• How to complete this task:
Please return all records verbatim, no pictures.
[[ Records for this task, beginning ]]
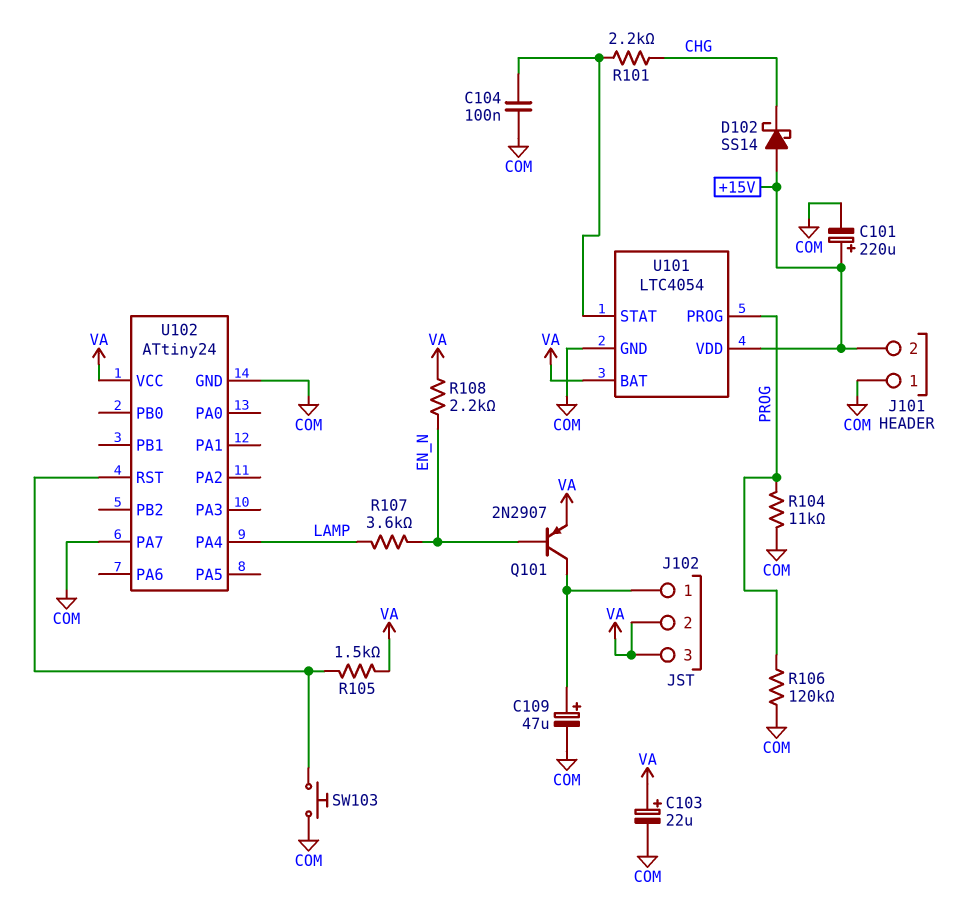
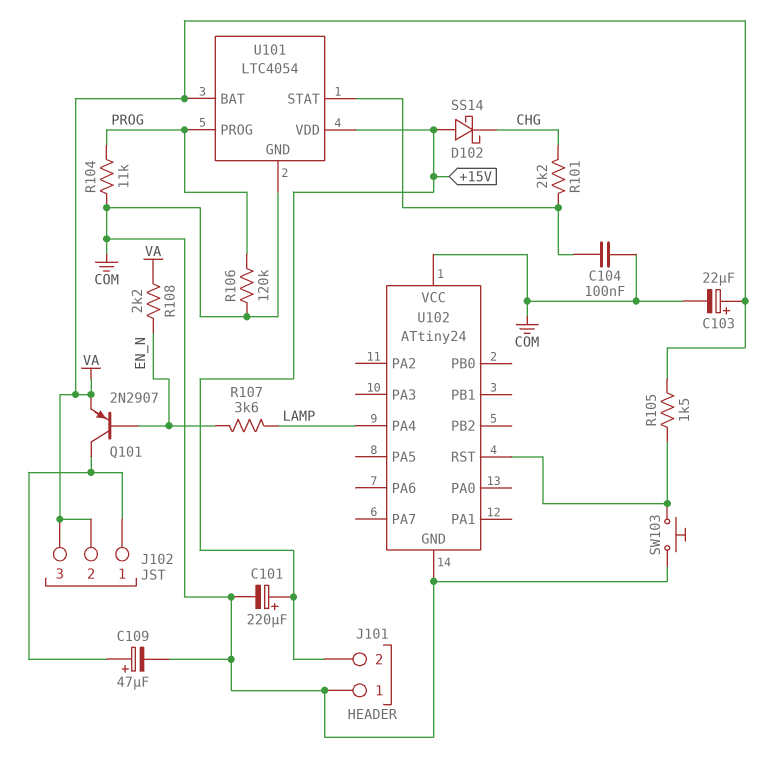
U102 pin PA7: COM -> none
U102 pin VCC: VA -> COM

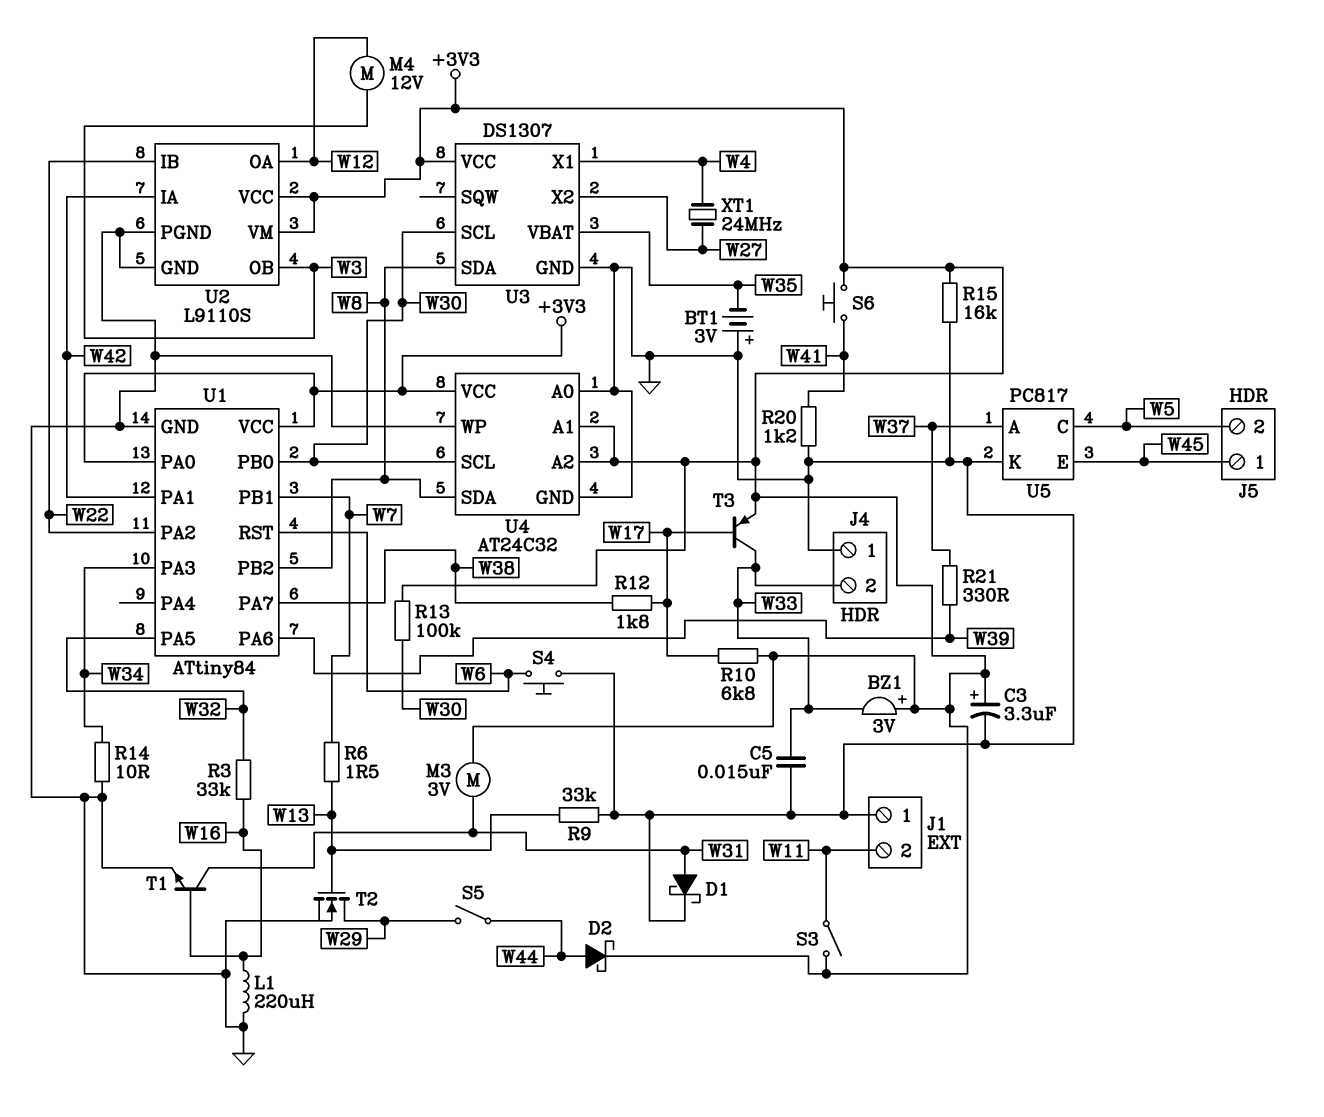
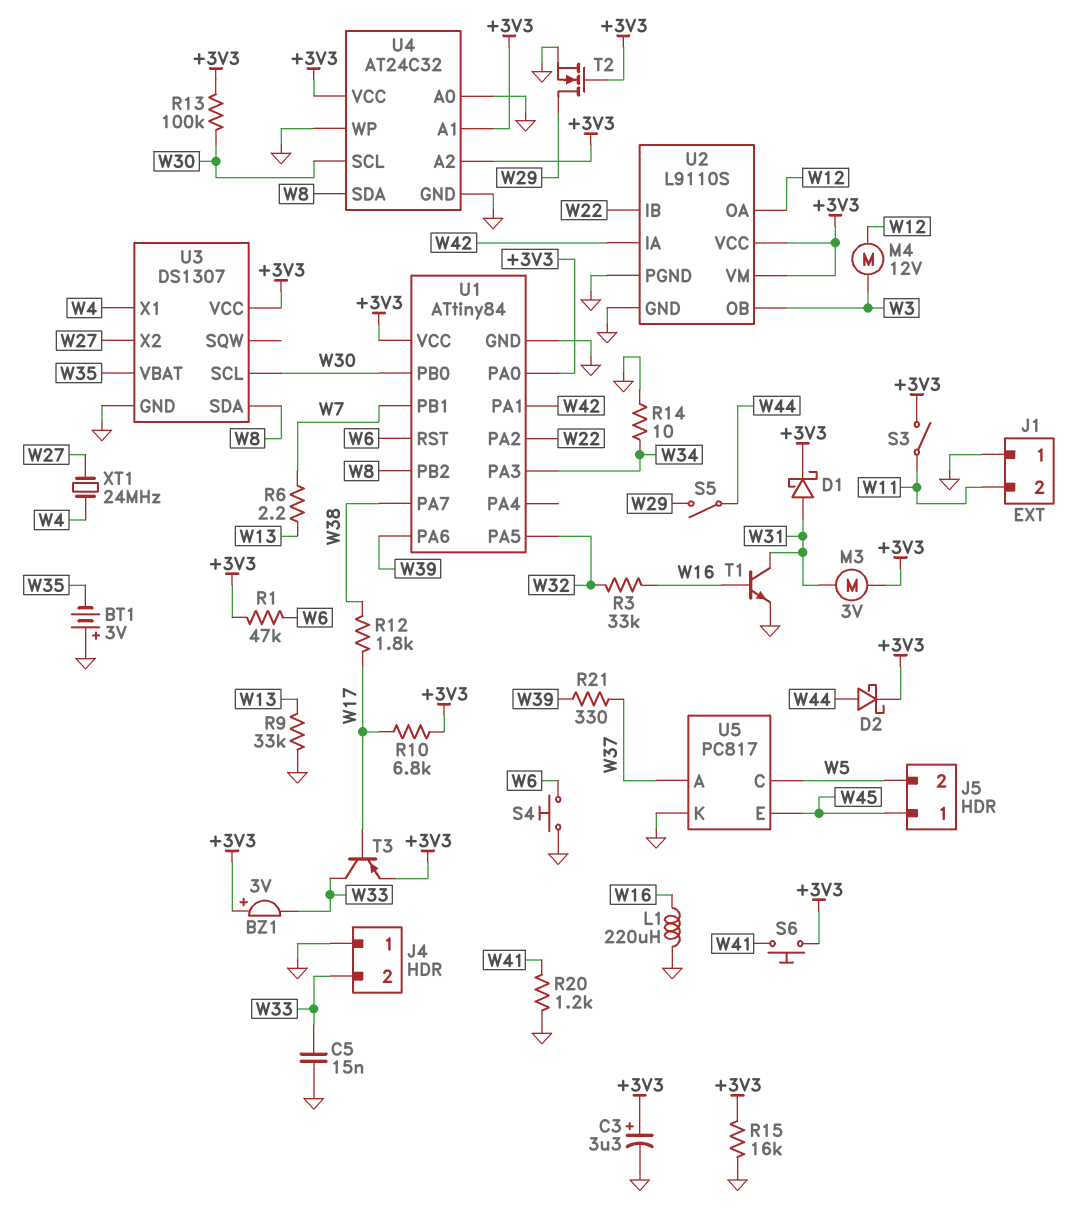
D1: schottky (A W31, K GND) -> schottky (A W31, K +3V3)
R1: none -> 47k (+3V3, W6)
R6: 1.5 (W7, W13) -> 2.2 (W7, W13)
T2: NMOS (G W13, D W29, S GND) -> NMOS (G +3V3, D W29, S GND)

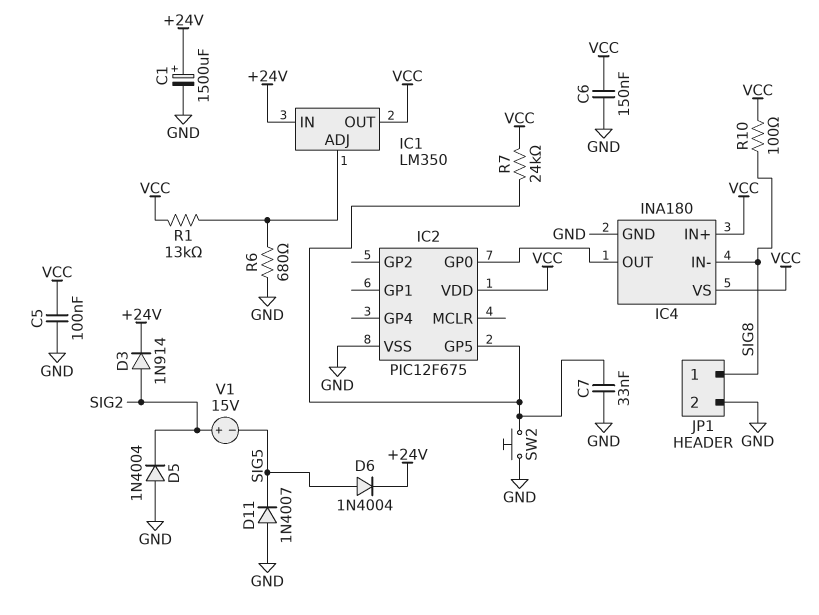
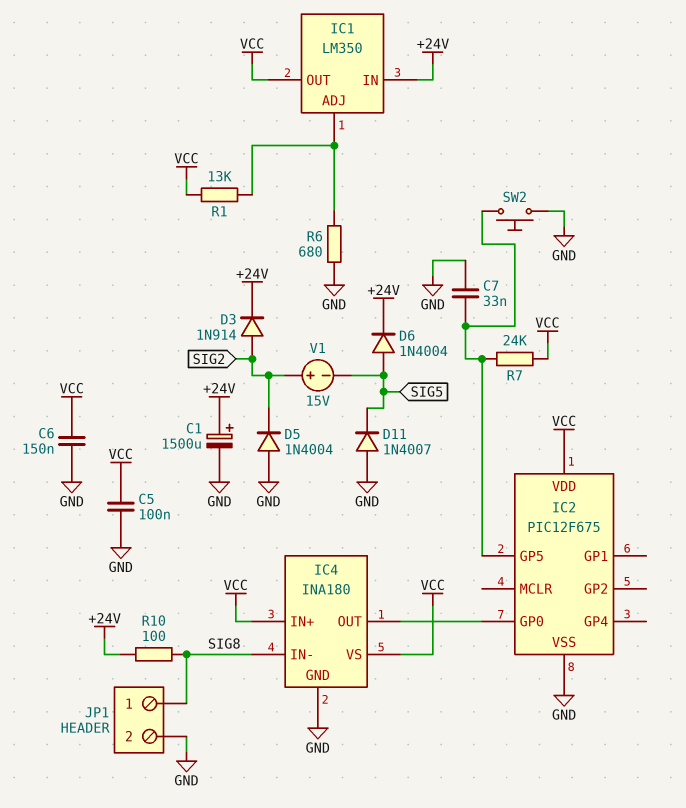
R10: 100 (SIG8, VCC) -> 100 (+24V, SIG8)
[[ Records for this task, end ]]
• Expected answer:
U102 pin PA7: COM -> none
U102 pin VCC: VA -> COM

D1: schottky (A W31, K GND) -> schottky (A W31, K +3V3)
R1: none -> 47k (+3V3, W6)
R6: 1.5 (W7, W13) -> 2.2 (W7, W13)
T2: NMOS (G W13, D W29, S GND) -> NMOS (G +3V3, D W29, S GND)

R10: 100 (SIG8, VCC) -> 100 (+24V, SIG8)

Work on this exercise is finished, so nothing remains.